WHAT YOU SHOULD DO => A word-for-word copy is needed of the line containing "R12: 1.2k (LEVEL, VCC) -> 1.2k (+15V, LEVEL)" and every line after it through the end of the records below, leaving out all pictures.

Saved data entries
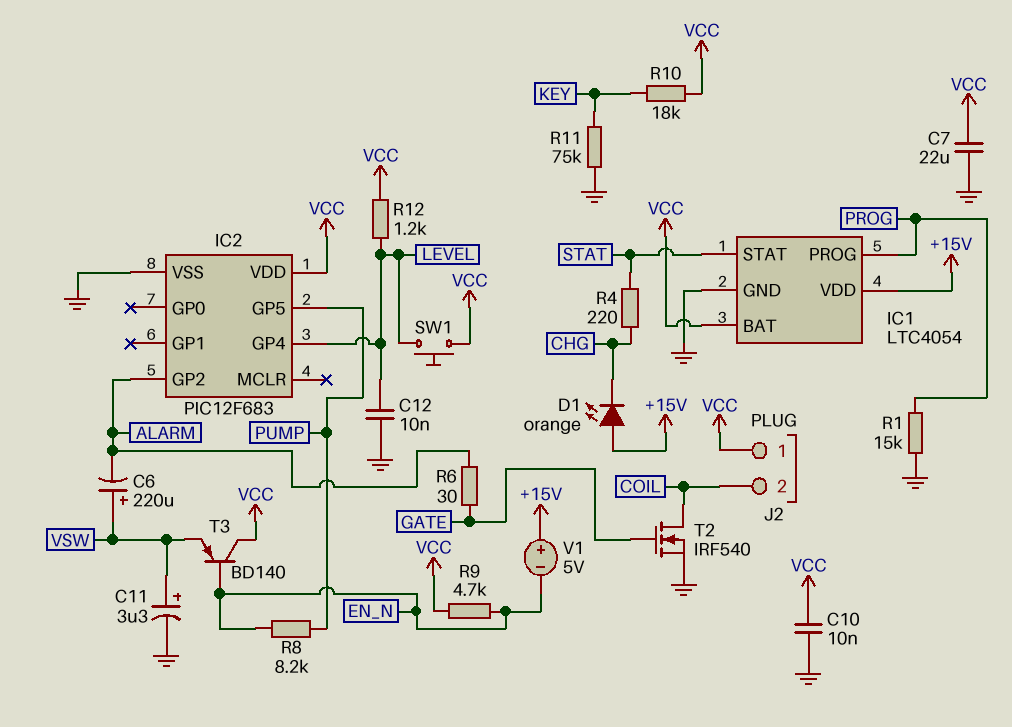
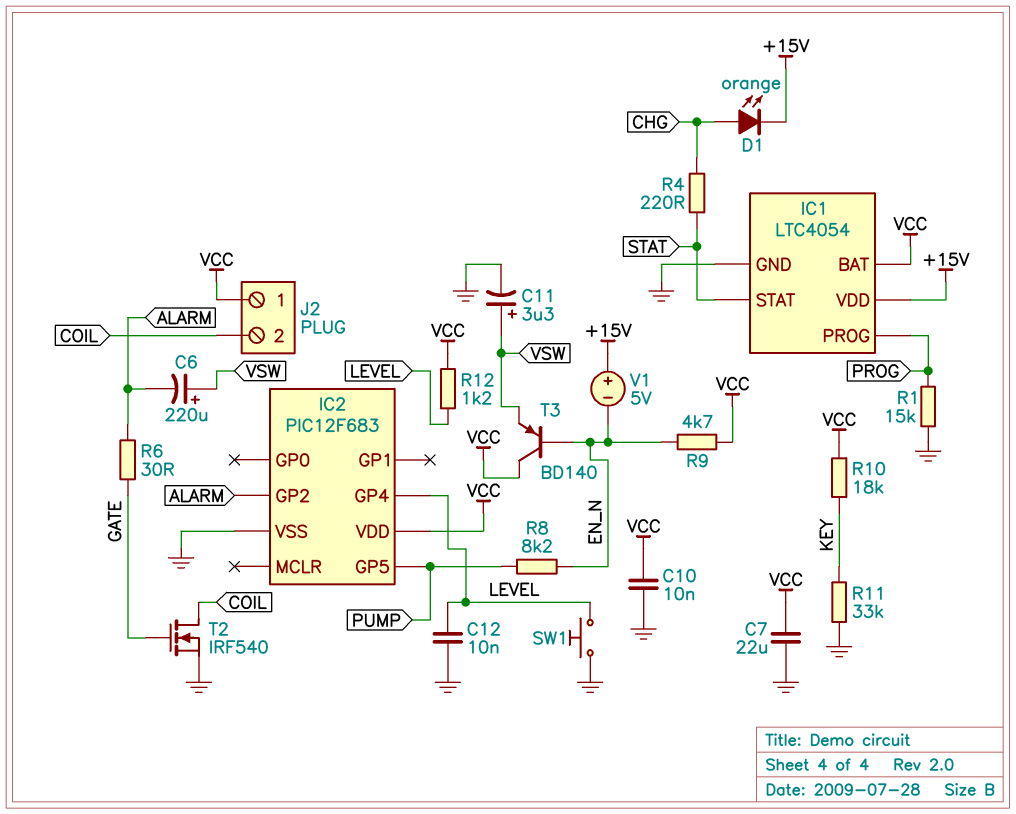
D1: LED orange (A +15V, K CHG) -> LED orange (A CHG, K +15V)
R11: 75k (GND, KEY) -> 33k (GND, KEY)
SW1: button (LEVEL, VCC) -> button (GND, LEVEL)

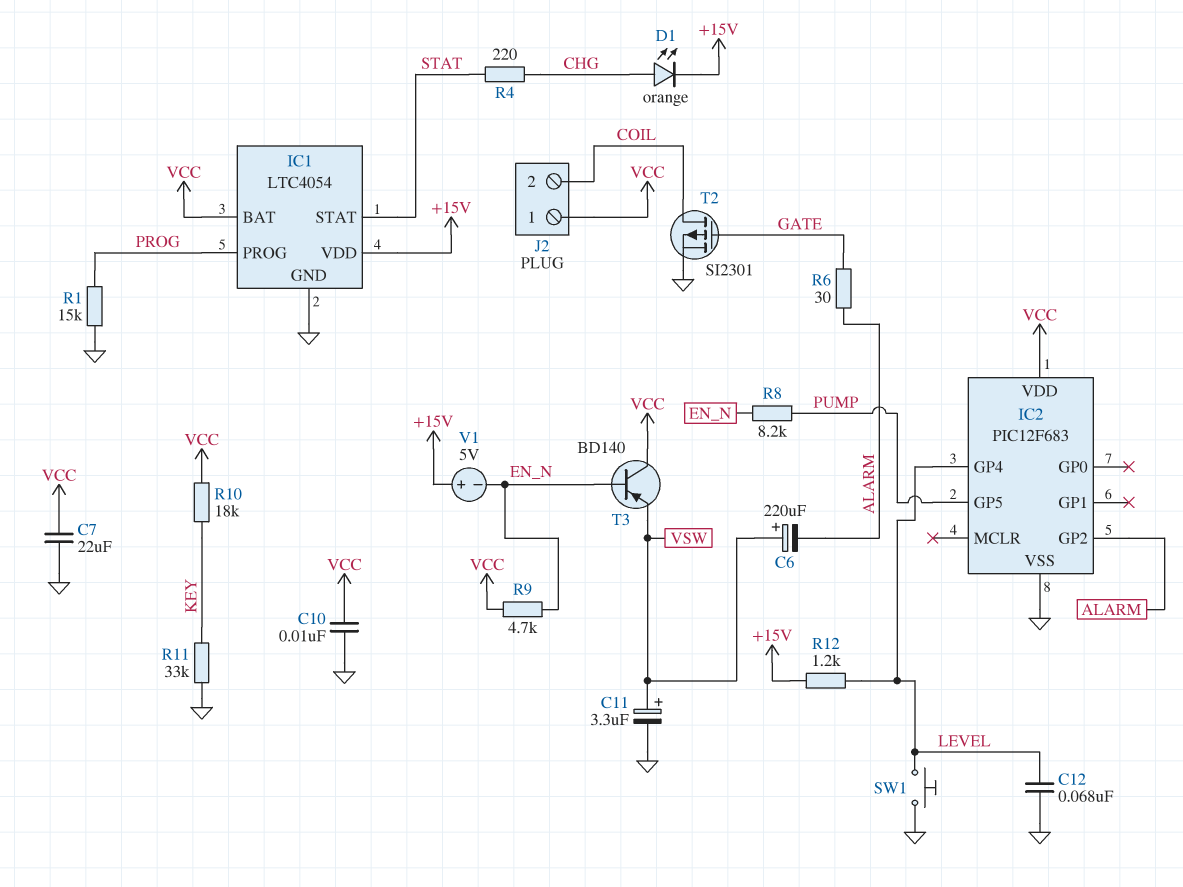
C12: 10nF (GND, LEVEL) -> 68nF (GND, LEVEL)
R12: 1.2k (LEVEL, VCC) -> 1.2k (+15V, LEVEL)
T2: NMOS IRF540 (G GATE, D COIL, S GND) -> PMOS SI2301 (G GATE, D COIL, S GND)

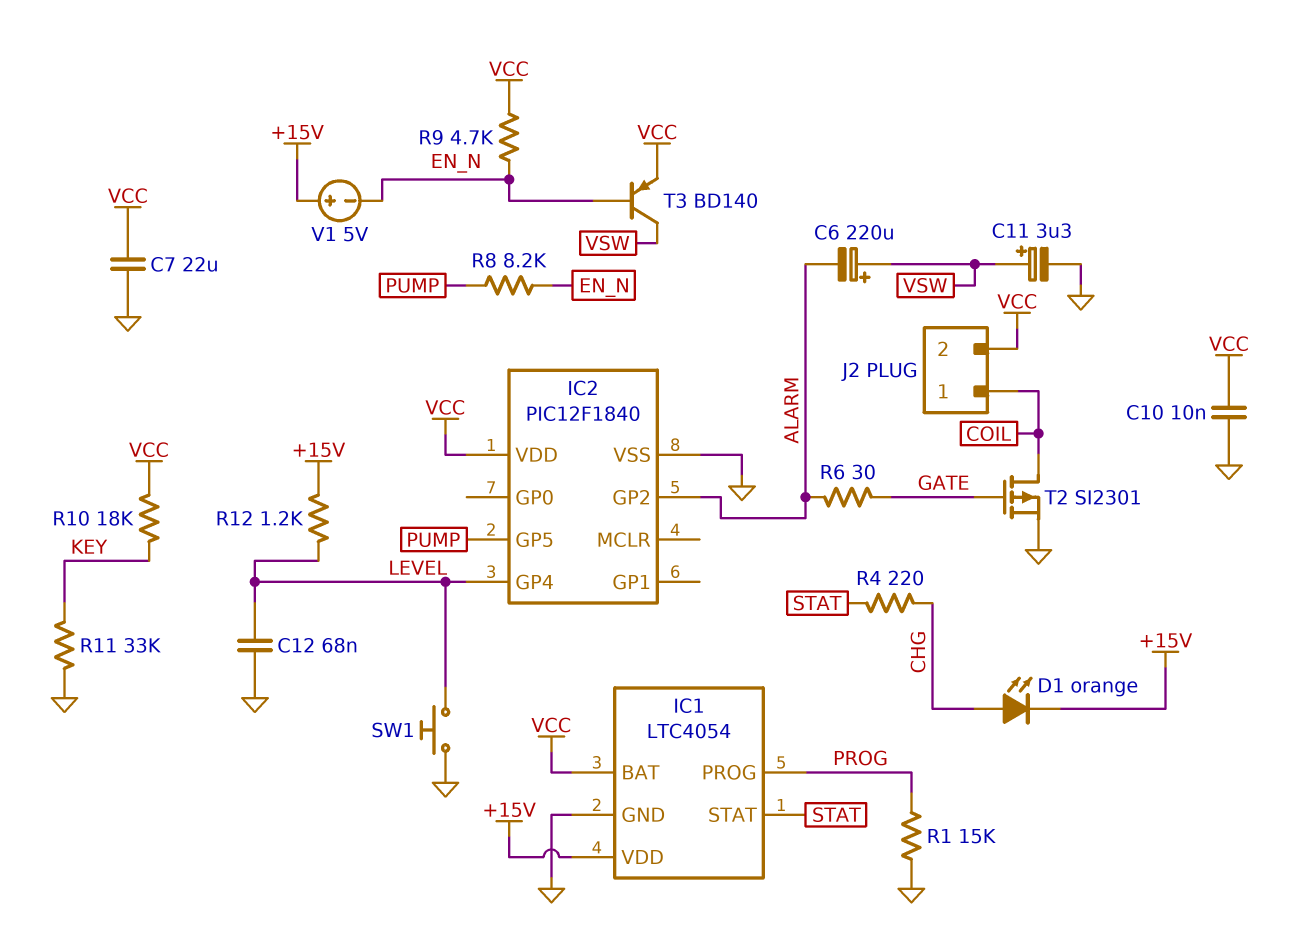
IC2: PIC12F683 -> PIC12F1840
J2 pin 1: VCC -> COIL
J2 pin 2: COIL -> VCC
T3: PNP BD140 (B EN_N, C VCC, E VSW) -> PNP BD140 (B EN_N, C VSW, E VCC)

ANSWER AREA =>
R12: 1.2k (LEVEL, VCC) -> 1.2k (+15V, LEVEL)
T2: NMOS IRF540 (G GATE, D COIL, S GND) -> PMOS SI2301 (G GATE, D COIL, S GND)

IC2: PIC12F683 -> PIC12F1840
J2 pin 1: VCC -> COIL
J2 pin 2: COIL -> VCC
T3: PNP BD140 (B EN_N, C VCC, E VSW) -> PNP BD140 (B EN_N, C VSW, E VCC)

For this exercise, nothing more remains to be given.